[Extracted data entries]

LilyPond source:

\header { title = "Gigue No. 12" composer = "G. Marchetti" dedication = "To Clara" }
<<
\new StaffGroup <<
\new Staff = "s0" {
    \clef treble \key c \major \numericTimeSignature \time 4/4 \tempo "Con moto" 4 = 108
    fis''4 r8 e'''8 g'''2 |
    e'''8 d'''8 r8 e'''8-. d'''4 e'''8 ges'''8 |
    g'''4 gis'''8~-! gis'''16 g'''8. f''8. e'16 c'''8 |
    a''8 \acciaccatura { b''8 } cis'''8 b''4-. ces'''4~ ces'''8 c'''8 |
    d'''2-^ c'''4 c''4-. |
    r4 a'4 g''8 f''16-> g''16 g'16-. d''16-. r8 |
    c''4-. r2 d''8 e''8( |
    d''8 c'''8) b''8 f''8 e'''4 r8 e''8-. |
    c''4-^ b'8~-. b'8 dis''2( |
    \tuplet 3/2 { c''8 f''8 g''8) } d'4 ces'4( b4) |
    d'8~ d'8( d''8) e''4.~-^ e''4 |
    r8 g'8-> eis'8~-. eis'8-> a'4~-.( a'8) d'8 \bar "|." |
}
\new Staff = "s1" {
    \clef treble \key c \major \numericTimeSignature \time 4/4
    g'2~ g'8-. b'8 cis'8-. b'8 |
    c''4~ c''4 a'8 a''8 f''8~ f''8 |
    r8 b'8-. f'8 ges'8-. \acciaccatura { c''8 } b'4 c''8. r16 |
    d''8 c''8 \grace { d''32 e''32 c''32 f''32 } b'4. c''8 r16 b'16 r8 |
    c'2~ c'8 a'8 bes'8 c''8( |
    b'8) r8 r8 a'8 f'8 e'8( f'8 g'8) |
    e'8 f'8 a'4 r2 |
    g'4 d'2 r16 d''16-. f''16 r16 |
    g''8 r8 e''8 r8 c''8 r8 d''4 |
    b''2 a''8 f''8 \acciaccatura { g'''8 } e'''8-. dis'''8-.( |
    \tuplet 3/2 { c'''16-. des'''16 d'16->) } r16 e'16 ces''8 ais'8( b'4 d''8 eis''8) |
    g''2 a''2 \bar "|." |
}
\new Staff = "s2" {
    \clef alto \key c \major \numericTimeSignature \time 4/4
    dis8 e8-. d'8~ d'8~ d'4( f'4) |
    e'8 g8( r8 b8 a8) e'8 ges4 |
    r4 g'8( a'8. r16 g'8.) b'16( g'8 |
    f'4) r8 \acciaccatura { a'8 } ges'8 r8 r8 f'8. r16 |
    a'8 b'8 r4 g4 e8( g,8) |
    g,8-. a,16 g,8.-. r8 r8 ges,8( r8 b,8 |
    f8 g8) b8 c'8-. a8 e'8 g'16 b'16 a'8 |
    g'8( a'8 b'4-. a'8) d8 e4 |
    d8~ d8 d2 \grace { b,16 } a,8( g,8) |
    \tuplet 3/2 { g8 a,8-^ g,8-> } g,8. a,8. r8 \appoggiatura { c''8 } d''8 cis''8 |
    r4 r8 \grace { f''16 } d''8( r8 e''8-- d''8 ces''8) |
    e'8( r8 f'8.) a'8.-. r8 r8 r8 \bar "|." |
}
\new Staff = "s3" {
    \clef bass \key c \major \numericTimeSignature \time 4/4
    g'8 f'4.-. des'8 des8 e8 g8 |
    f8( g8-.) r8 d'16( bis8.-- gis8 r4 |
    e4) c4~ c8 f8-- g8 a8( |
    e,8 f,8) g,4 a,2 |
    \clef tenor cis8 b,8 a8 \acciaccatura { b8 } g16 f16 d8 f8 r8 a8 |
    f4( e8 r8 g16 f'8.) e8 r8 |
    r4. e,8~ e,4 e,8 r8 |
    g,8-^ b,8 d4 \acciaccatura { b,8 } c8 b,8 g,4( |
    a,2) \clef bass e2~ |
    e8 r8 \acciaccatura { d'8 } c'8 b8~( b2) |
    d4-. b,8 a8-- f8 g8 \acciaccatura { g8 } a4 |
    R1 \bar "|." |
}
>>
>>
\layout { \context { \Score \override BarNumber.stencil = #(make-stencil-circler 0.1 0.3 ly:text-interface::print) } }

● **REQUEST**: Report every line in the records above that contains the word "numericTimeSignature", copying each line in full.

● **SOLUTION FOR THIS PROBLEM**:
    \clef treble \key c \major \numericTimeSignature \time 4/4 \tempo "Con moto" 4 = 108
    \clef treble \key c \major \numericTimeSignature \time 4/4
    \clef alto \key c \major \numericTimeSignature \time 4/4
    \clef bass \key c \major \numericTimeSignature \time 4/4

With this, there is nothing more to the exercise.